● ASSIGNMENT
What lines of the listing below contain the word "vase"? Copy each of them out.

● DATASET EXCERPTS

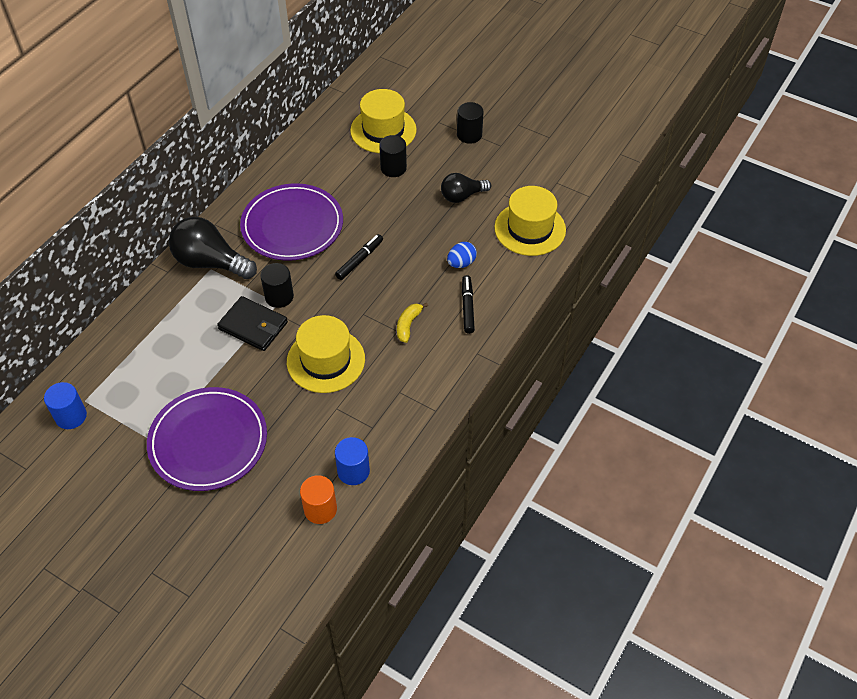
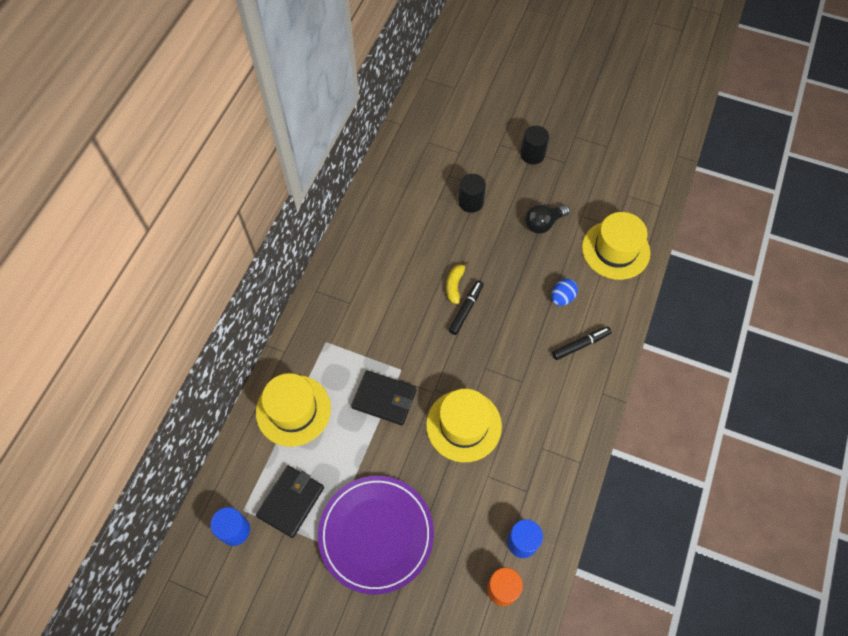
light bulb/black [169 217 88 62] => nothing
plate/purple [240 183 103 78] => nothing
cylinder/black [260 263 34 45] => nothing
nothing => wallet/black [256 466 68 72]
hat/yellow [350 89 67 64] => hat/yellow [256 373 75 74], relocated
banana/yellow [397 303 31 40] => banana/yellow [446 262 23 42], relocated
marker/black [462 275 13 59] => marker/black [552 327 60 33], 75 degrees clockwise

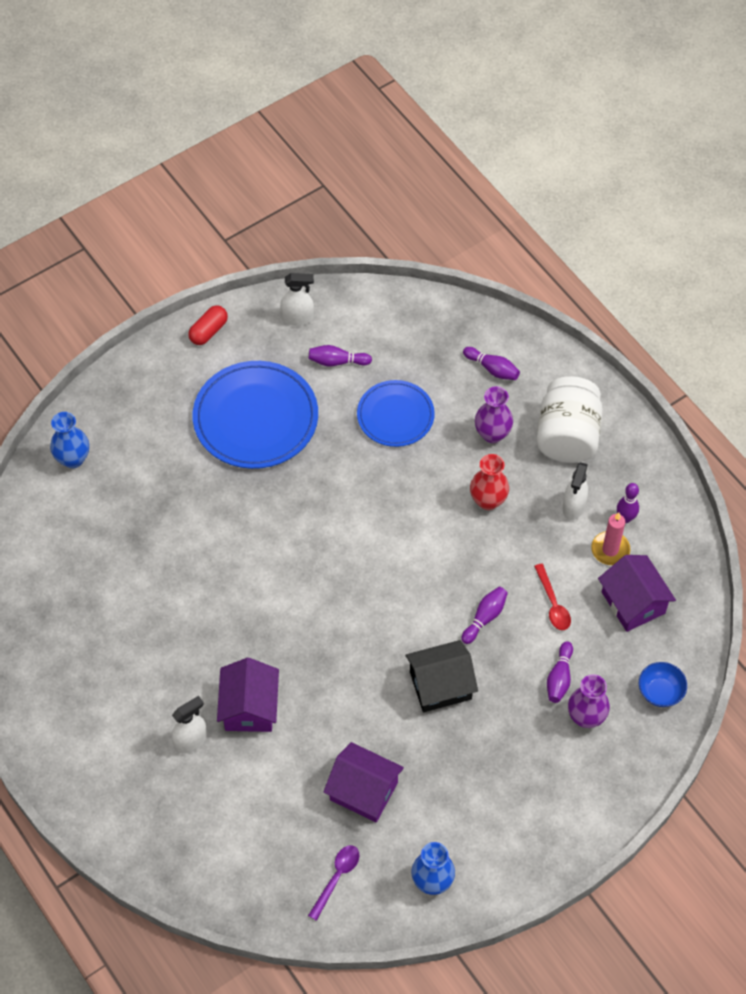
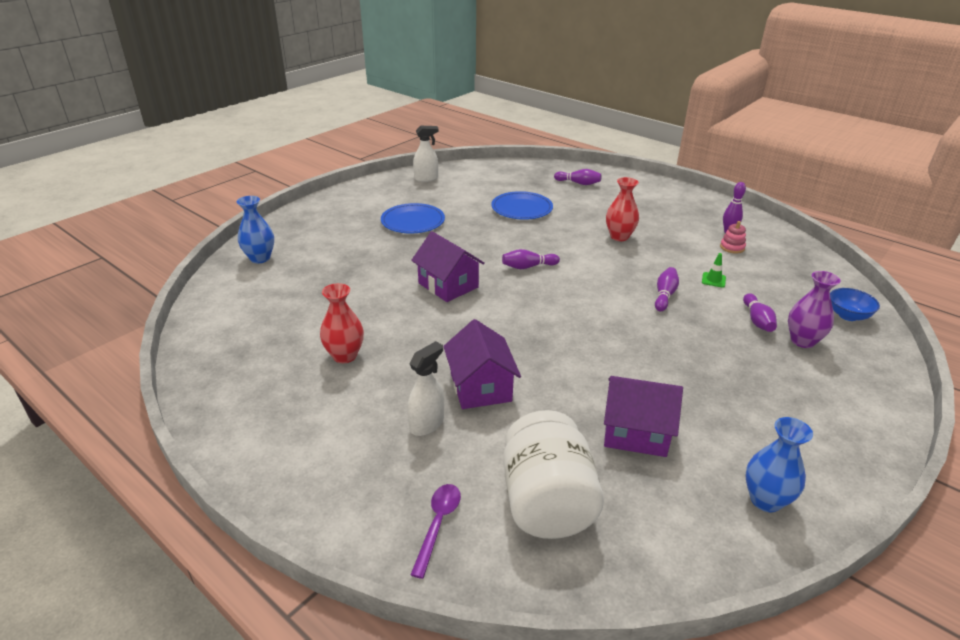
capsule/red [188 305 40 40] => nothing
house/black [406 640 72 72] => nothing
vase/purple [475 386 38 57] => nothing
spray bottle/white [563 462 25 58] => nothing
nothing => vase/red [320 283 44 80]
spoon/purple [308 845 52 76] => spoon/purple [410 484 51 95], relocated
bowling pin/purple [309 345 63 21] => bowling pin/purple [502 249 58 20], relocated
jar/white [536 376 67 87] => jar/white [503 410 101 129], relocated
house/purple [598 555 78 77] => house/purple [411 231 74 71], relocated
spoon/red [534 564 37 66] => traffic cone/green [702 253 24 35]
candle/pink [591 513 39 52] => stacking toy/pink [720 221 26 33]
plate/blue [193 361 125 108] => plate/blue [381 203 64 30], x0.62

● PROBLEM SOLUTION
vase/purple [475 386 38 57] => nothing
nothing => vase/red [320 283 44 80]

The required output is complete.